Records from a dataset -
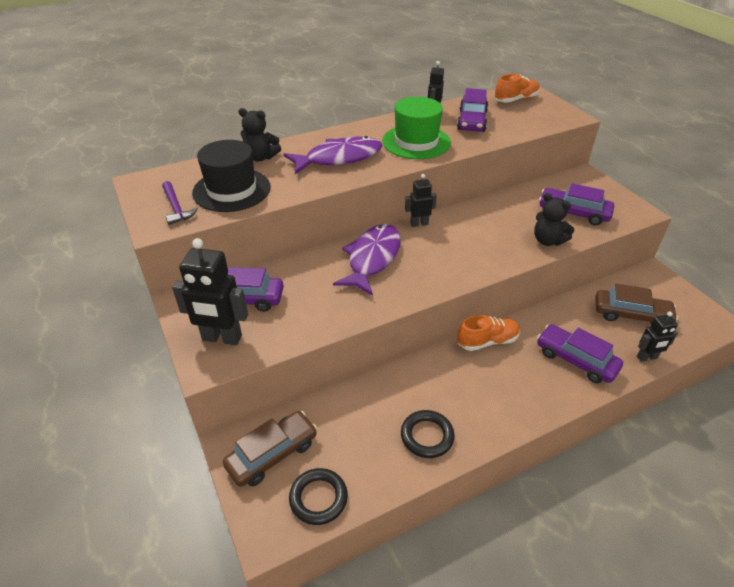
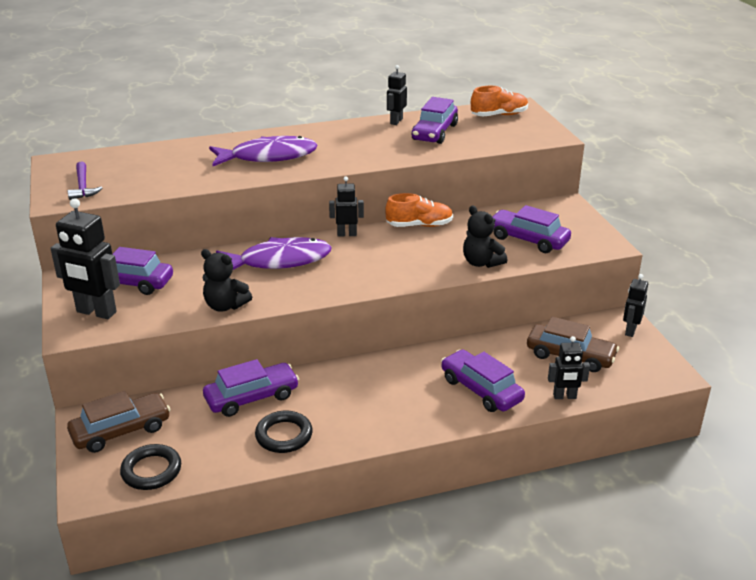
camera: 10 degrees right, 10 degrees down
(231, 190) = (144, 176): black hat -> none
(260, 157) = (187, 149): black teddy bear -> black teddy bear (225, 306)
(372, 258) = (279, 261): purple fish -> purple fish turned 45 degrees clockwise
(381, 397) = (252, 397): none -> purple car
(416, 142) = (360, 148): green hat -> none
(487, 341) = (391, 362): orange shoe -> orange shoe (419, 225)
(665, 283) = (630, 331): none -> black robot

EXERCISE DETAILS - Among the lines above, repeat exactly those from the line with "(260, 157) = (187, 149): black" to the line with "(416, 142) = (360, 148): green hat -> none", counting both ends.

ANSWER FOR THE TASK -
(260, 157) = (187, 149): black teddy bear -> black teddy bear (225, 306)
(372, 258) = (279, 261): purple fish -> purple fish turned 45 degrees clockwise
(381, 397) = (252, 397): none -> purple car
(416, 142) = (360, 148): green hat -> none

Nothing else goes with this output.